— MATERIAL SUPPLIED —
= = = = =
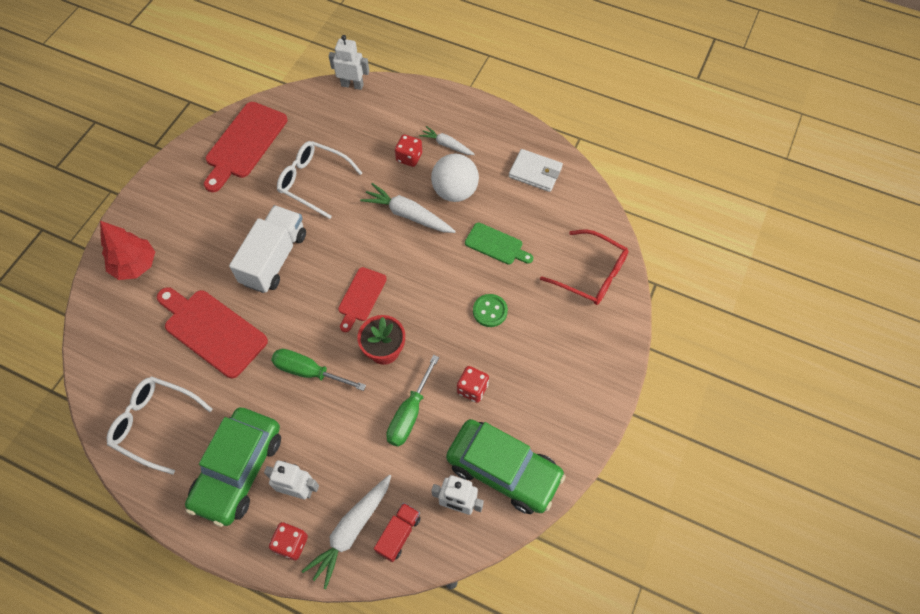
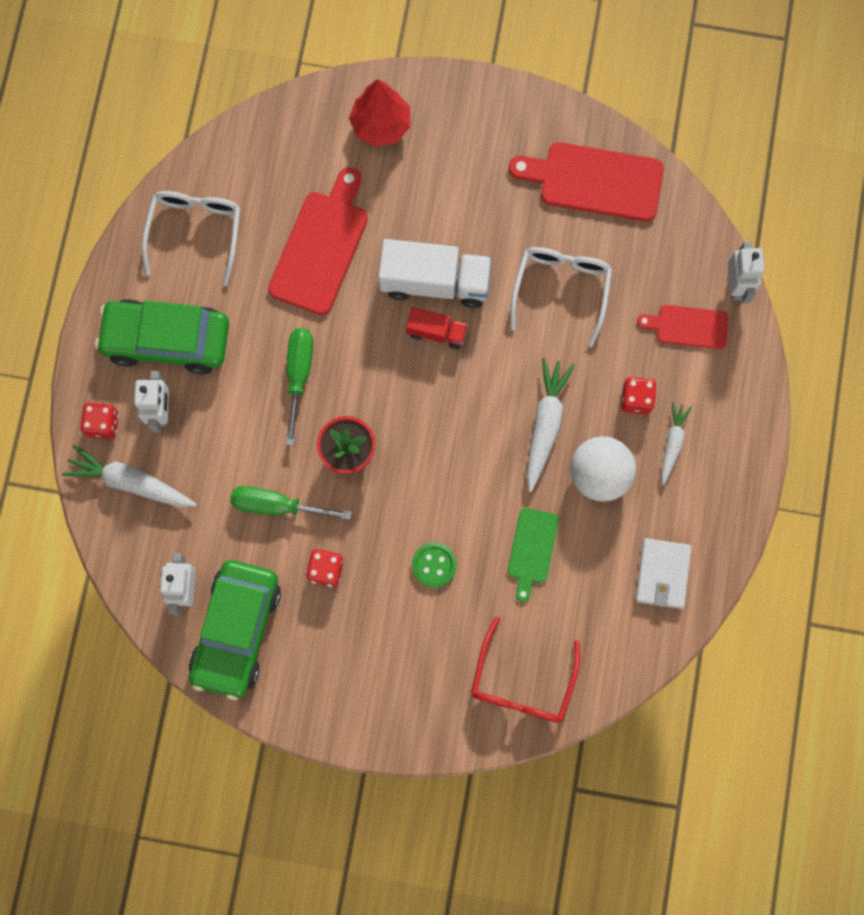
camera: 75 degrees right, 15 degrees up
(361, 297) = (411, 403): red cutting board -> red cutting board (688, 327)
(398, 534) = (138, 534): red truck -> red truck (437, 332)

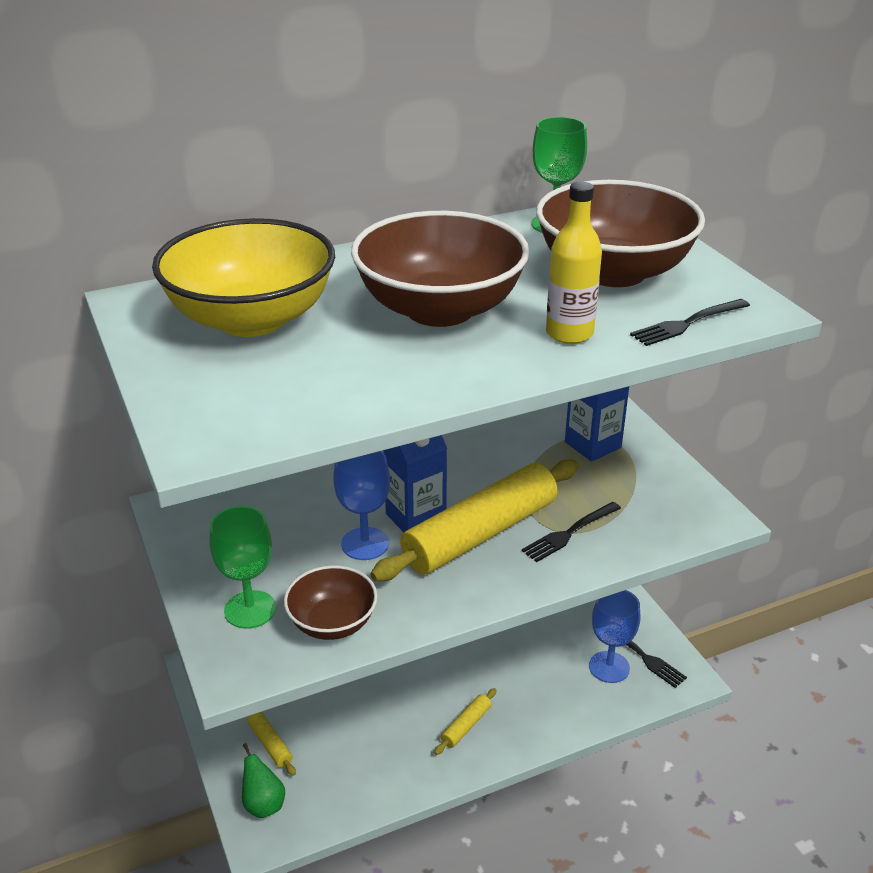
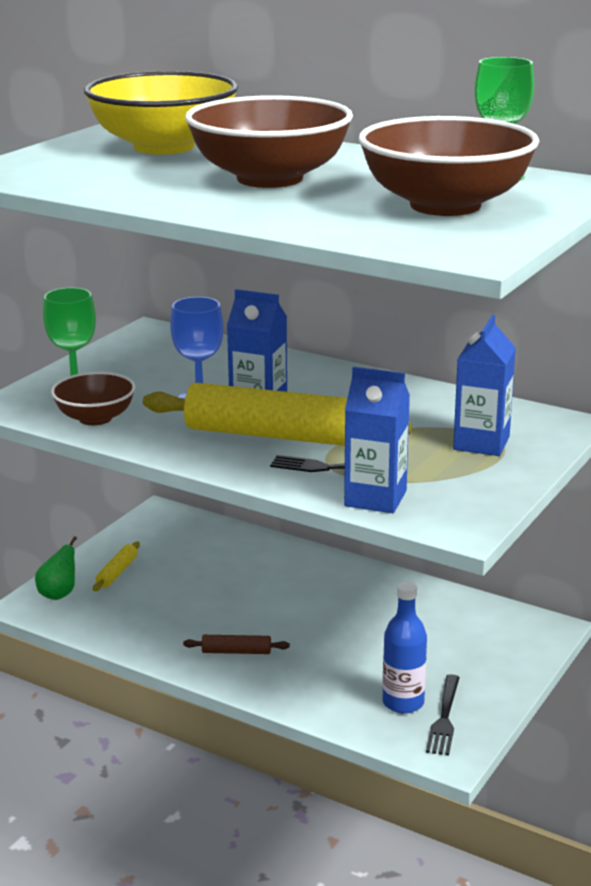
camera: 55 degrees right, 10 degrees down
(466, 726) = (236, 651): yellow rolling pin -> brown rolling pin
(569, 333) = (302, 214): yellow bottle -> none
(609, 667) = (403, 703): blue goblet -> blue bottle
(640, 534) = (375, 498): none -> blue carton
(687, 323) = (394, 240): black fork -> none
= = = = =
— TASK ITEM —
When you retype the records, keep every word exactly as written and exclude the pictures.

— EXERCISE OUTPUT —
camera: 75 degrees right, 15 degrees up
(361, 297) = (411, 403): red cutting board -> red cutting board (688, 327)
(398, 534) = (138, 534): red truck -> red truck (437, 332)

camera: 55 degrees right, 10 degrees down
(466, 726) = (236, 651): yellow rolling pin -> brown rolling pin
(569, 333) = (302, 214): yellow bottle -> none
(609, 667) = (403, 703): blue goblet -> blue bottle
(640, 534) = (375, 498): none -> blue carton
(687, 323) = (394, 240): black fork -> none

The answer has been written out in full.